#### YOUR GOAL:
Find the lines in the records that carry the word "camera". Copy each one.
+++
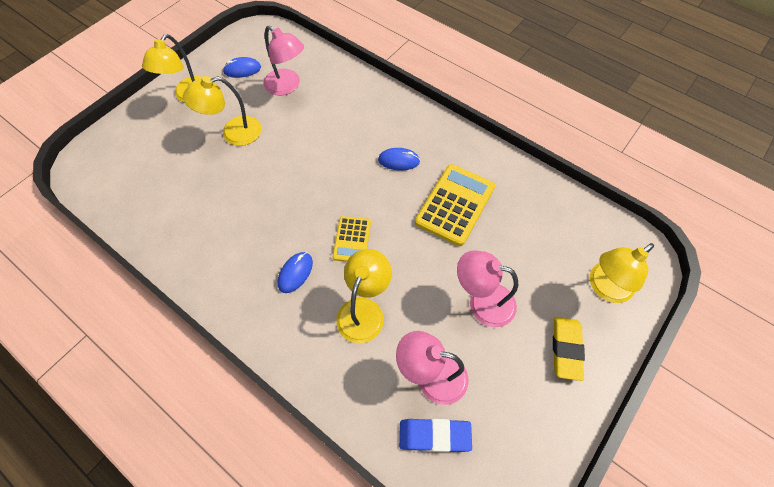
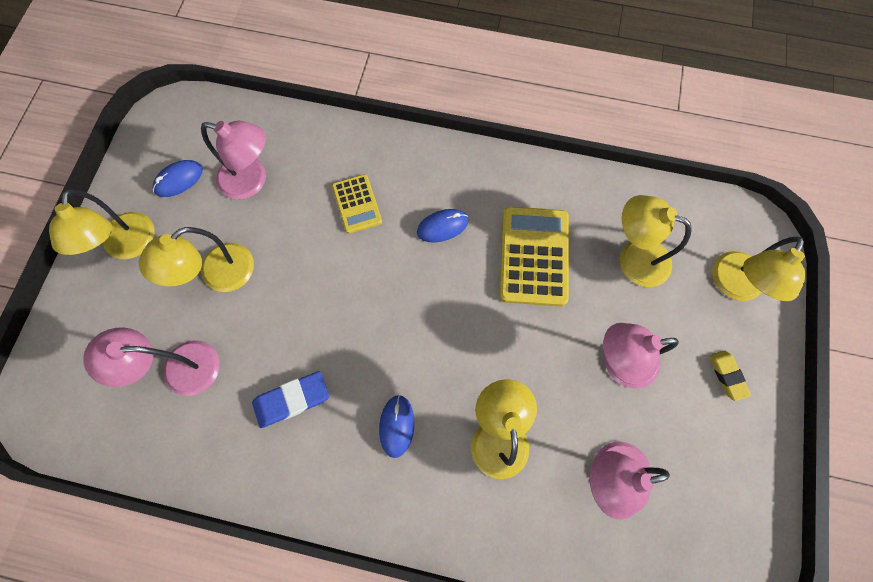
camera: 25 degrees left, 10 degrees up
(177, 177) = (179, 368): none -> pink lamp
(352, 240) = (440, 353): yellow calculator -> yellow calculator (357, 204)
(434, 435) = (643, 540): blue eraser -> blue eraser (292, 400)
(532, 235) = (633, 257): none -> yellow lamp
(566, 349) = (727, 375): yellow eraser -> yellow eraser, size x0.66

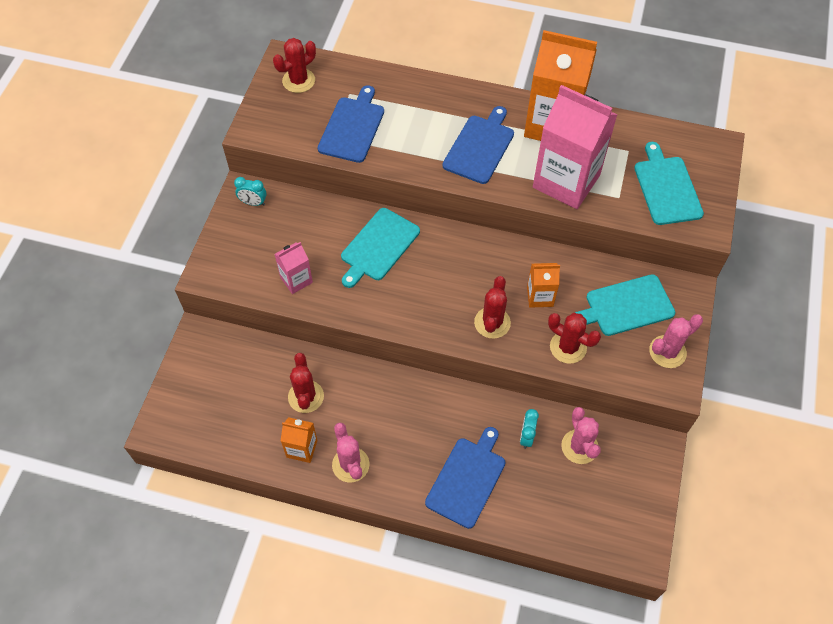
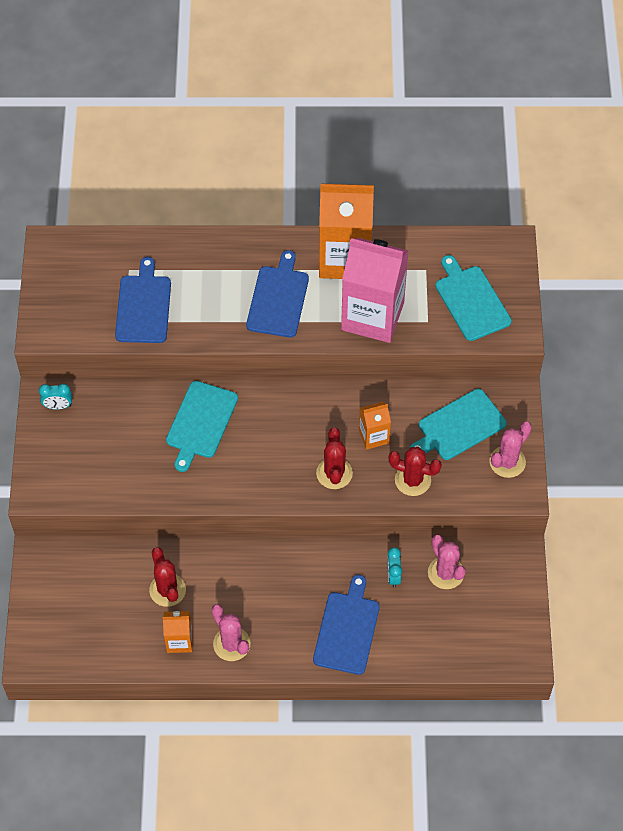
camera: 15 degrees left, 0 degrees up
(296, 280) = (128, 476): pink carton -> none
(298, 81) = (71, 267): red cactus -> none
+++
#### YOUR SOLUTION:
camera: 25 degrees left, 10 degrees up
camera: 15 degrees left, 0 degrees up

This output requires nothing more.